[Object correspondence data]
+++

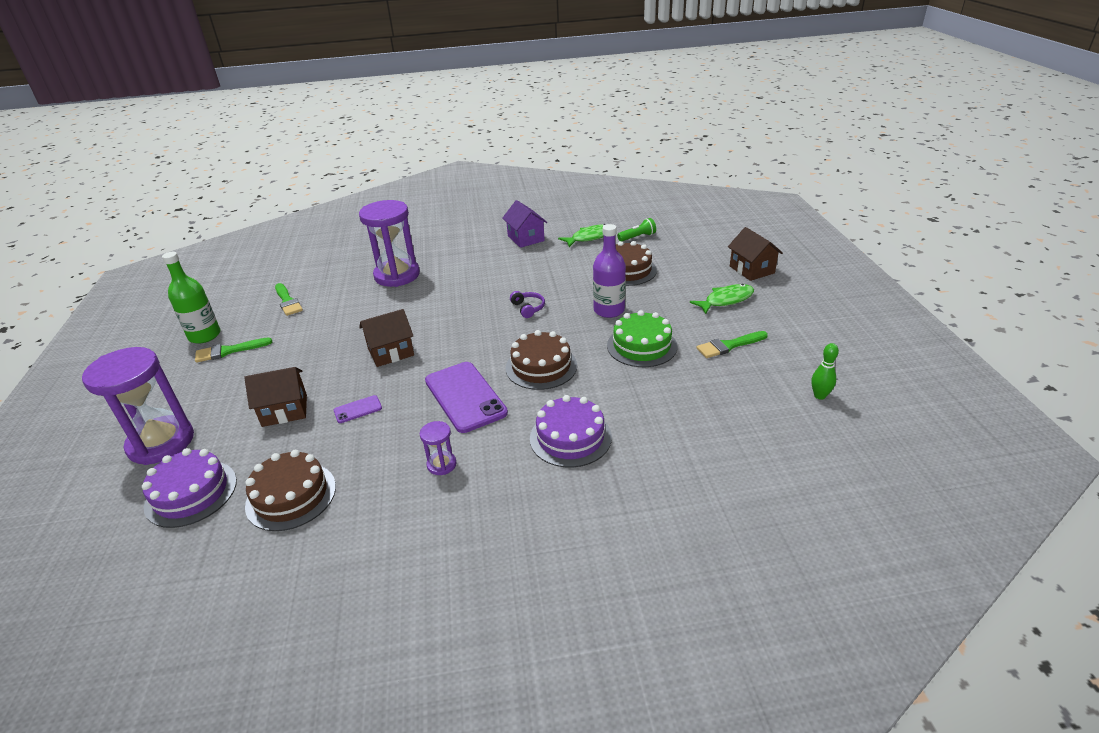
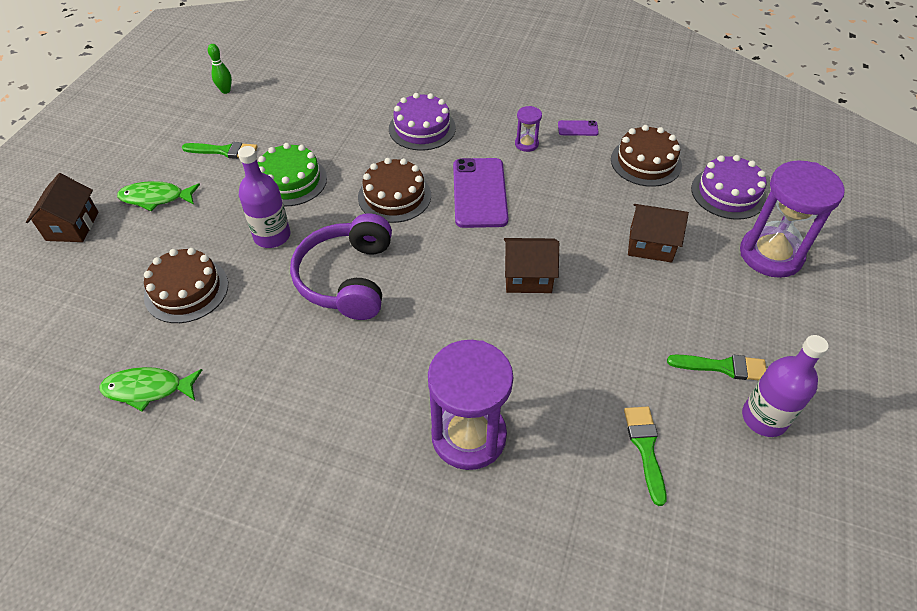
camera: 155 degrees left, 15 degrees up
green bottle [162,252,220,344] -> purple bottle [742,335,829,437]
purple phone [334,395,382,423] -> purple phone moved to [558,120,599,136]
purple house [502,200,547,248] -> none
purple headphones [510,291,545,318] -> purple headphones [290,213,392,320], size x2.42
green flashlight [617,218,656,241] -> none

+++

• _Assignment_
From the line with "green bottle [162,252,220,344]" through the final line of the records, return each line exactly. Leave out the rest.

• _Your response_
green bottle [162,252,220,344] -> purple bottle [742,335,829,437]
purple phone [334,395,382,423] -> purple phone moved to [558,120,599,136]
purple house [502,200,547,248] -> none
purple headphones [510,291,545,318] -> purple headphones [290,213,392,320], size x2.42
green flashlight [617,218,656,241] -> none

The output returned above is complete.